Wherever a line in the data below holds "right", copy that line.

(Dataset section)

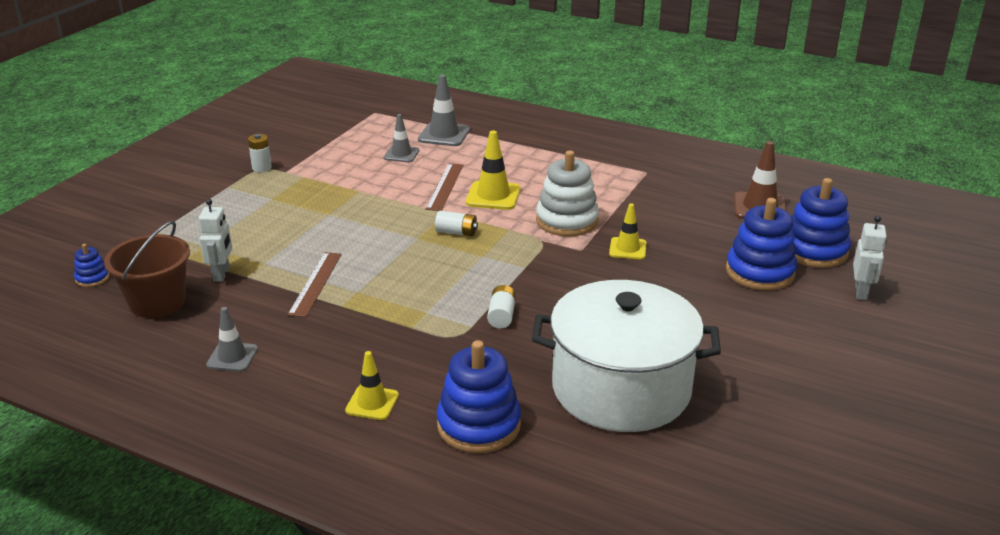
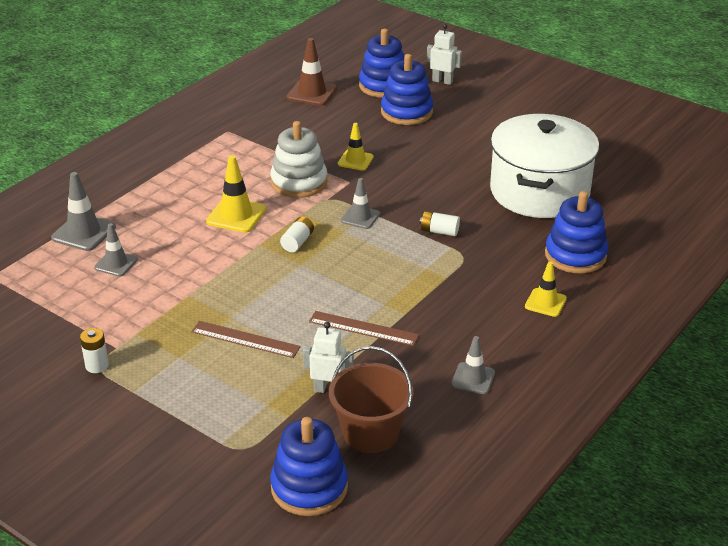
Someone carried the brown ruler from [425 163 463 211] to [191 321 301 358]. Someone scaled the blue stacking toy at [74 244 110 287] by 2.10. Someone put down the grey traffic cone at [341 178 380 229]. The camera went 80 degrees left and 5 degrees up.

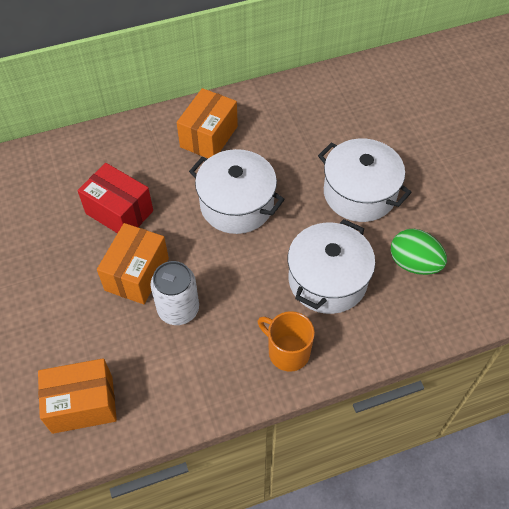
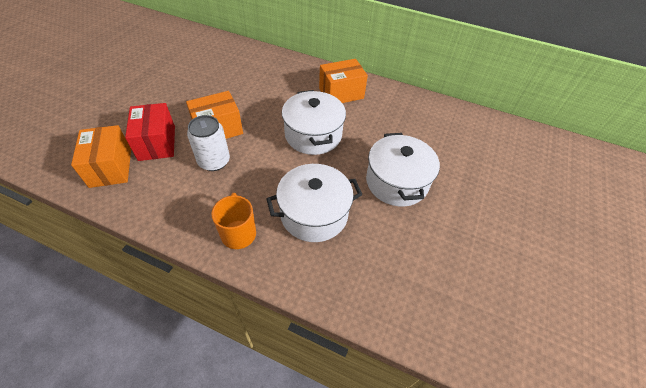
Someone rotated the orange box at [38 358 117 434] by 45 degrees clockwise. Someone carried the red box from [77 163 153 233] to [125 103 175 161]. Someone took away the green egg at [391 229 447 275]. The camera went 40 degrees right and 5 degrees down.

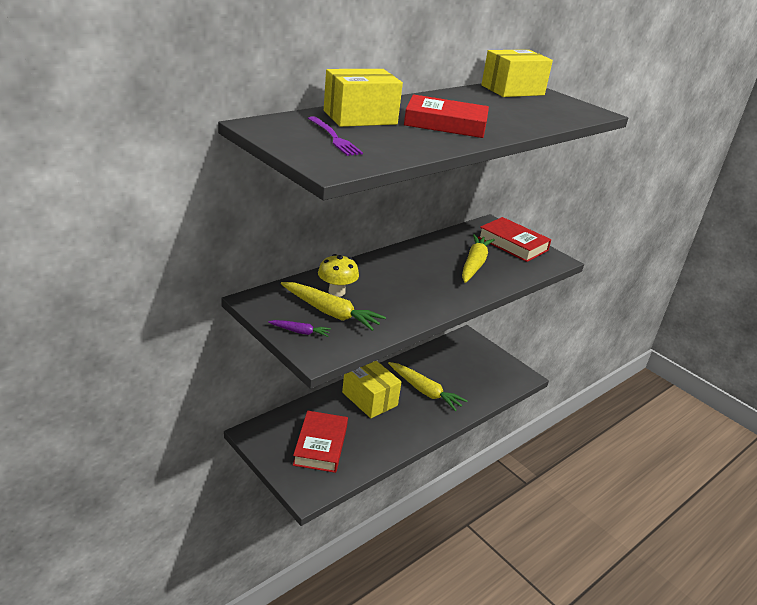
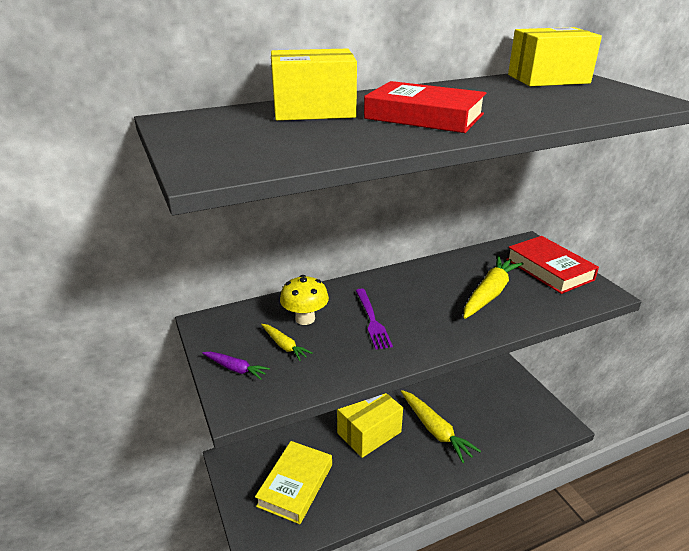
Someone repainted the red book at [293 411 348 473], which became the yellow book at [255 441 332 524]. Someone scaled the yellow carrot at [281 282 386 331] by 0.51. Someone rotated the yellow box at [342 361 402 418] by 75 degrees clockwise. Someone carried the purple fork from [308 116 363 156] to [356 289 393 349]. The camera went 20 degrees right and 0 degrees up.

(End Dataset section)

## Answer box:
Someone rotated the orange box at [38 358 117 434] by 45 degrees clockwise. Someone carried the red box from [77 163 153 233] to [125 103 175 161]. Someone took away the green egg at [391 229 447 275]. The camera went 40 degrees right and 5 degrees down.
Someone repainted the red book at [293 411 348 473], which became the yellow book at [255 441 332 524]. Someone scaled the yellow carrot at [281 282 386 331] by 0.51. Someone rotated the yellow box at [342 361 402 418] by 75 degrees clockwise. Someone carried the purple fork from [308 116 363 156] to [356 289 393 349]. The camera went 20 degrees right and 0 degrees up.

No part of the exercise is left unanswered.